*** RECORDS FOR THIS TASK ***

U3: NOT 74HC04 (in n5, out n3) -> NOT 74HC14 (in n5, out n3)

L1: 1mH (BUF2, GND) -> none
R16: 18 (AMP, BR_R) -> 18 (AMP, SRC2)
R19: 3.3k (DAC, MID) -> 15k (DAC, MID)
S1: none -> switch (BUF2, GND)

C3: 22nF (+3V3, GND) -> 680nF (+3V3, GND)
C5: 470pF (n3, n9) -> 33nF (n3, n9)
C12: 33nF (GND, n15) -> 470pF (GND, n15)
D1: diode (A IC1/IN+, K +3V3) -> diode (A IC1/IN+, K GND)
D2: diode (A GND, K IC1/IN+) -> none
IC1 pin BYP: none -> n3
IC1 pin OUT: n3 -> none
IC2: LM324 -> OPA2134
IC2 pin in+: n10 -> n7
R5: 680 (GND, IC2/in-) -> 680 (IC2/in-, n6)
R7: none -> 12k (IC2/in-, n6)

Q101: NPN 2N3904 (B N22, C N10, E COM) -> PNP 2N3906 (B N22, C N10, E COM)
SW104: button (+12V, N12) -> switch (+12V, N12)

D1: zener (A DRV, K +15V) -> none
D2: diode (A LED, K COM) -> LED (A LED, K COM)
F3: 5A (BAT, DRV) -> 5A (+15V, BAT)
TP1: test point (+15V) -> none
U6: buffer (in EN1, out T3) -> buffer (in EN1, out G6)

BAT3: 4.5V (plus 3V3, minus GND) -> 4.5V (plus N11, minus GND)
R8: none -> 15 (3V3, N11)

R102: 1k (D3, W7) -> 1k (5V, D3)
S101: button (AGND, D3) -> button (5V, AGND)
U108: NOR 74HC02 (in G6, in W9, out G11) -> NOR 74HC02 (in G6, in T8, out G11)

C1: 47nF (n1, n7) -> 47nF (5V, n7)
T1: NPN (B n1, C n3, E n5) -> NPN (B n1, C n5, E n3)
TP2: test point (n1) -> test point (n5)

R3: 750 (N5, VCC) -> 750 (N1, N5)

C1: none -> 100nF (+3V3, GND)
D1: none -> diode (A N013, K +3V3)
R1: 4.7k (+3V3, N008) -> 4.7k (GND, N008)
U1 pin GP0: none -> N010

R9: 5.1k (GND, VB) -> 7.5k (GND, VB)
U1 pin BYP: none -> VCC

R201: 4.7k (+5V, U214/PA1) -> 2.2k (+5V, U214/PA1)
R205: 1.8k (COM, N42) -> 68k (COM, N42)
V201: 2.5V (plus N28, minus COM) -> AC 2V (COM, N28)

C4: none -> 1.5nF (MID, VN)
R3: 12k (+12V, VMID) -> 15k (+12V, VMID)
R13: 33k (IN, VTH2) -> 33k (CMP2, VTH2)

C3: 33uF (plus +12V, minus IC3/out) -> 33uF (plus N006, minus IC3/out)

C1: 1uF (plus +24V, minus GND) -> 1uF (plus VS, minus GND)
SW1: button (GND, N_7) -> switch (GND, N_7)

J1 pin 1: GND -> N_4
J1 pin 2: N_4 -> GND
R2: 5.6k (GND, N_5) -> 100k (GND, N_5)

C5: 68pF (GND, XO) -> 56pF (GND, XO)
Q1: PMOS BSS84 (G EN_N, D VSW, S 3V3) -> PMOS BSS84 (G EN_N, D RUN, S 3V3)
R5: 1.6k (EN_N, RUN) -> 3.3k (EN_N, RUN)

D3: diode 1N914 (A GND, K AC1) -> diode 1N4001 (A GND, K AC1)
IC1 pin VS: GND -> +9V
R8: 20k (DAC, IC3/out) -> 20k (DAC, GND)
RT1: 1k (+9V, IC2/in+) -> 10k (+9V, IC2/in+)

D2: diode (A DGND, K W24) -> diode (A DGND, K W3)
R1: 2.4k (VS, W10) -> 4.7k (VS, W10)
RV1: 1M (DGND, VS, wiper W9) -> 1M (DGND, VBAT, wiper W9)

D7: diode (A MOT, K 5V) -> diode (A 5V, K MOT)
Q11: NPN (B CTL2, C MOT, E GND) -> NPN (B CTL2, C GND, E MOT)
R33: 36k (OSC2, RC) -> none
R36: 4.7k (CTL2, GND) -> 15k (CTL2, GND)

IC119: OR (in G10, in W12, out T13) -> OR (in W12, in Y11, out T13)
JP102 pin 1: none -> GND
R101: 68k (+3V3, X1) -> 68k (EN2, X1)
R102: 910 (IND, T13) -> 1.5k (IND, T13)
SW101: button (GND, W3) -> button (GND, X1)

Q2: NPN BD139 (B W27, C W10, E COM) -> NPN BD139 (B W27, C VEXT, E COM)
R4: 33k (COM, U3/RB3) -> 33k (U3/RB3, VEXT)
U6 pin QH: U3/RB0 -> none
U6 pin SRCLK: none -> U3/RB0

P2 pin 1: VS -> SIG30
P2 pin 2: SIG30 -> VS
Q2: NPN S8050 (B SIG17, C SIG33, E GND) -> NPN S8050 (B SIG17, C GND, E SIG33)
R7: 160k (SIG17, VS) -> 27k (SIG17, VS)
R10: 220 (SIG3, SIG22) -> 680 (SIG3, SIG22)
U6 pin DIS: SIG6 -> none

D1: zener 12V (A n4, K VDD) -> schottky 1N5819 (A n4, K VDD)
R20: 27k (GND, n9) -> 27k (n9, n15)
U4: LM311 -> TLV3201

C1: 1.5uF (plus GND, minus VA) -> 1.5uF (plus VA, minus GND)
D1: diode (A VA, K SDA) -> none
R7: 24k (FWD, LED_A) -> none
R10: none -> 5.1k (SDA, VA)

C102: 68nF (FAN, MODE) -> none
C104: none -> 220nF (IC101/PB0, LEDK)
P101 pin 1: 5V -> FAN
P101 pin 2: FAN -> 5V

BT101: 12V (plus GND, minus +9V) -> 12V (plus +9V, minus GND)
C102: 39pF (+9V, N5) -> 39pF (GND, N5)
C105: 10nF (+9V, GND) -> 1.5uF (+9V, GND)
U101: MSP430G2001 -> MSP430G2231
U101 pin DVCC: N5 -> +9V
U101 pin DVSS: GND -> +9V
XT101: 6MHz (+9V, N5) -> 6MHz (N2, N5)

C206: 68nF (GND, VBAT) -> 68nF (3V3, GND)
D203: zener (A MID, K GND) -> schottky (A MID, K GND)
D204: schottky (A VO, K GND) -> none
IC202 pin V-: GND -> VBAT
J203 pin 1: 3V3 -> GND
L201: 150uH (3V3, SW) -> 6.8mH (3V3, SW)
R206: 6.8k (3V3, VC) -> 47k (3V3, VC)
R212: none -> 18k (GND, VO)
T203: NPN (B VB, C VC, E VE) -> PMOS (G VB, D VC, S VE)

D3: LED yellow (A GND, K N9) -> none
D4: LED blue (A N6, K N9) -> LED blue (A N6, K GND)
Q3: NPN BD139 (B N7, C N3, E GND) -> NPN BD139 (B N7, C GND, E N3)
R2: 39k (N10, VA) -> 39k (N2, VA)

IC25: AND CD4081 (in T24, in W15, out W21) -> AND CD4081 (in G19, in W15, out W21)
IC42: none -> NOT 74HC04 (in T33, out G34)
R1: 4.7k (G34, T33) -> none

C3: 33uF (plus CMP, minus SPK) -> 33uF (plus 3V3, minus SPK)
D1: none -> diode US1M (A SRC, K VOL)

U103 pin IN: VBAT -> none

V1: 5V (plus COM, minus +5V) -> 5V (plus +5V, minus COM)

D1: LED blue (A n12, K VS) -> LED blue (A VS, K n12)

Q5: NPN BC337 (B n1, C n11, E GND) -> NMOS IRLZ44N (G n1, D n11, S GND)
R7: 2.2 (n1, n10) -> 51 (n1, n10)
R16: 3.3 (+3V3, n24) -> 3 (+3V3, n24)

*** End of RECORDS FOR THIS TASK ***

Return exactly the lines above from the line that has "D4: LED blue" through the line that has "R1: 4.7k (G34, T33) -> none", inclusive, and nothing else.

D4: LED blue (A N6, K N9) -> LED blue (A N6, K GND)
Q3: NPN BD139 (B N7, C N3, E GND) -> NPN BD139 (B N7, C GND, E N3)
R2: 39k (N10, VA) -> 39k (N2, VA)

IC25: AND CD4081 (in T24, in W15, out W21) -> AND CD4081 (in G19, in W15, out W21)
IC42: none -> NOT 74HC04 (in T33, out G34)
R1: 4.7k (G34, T33) -> none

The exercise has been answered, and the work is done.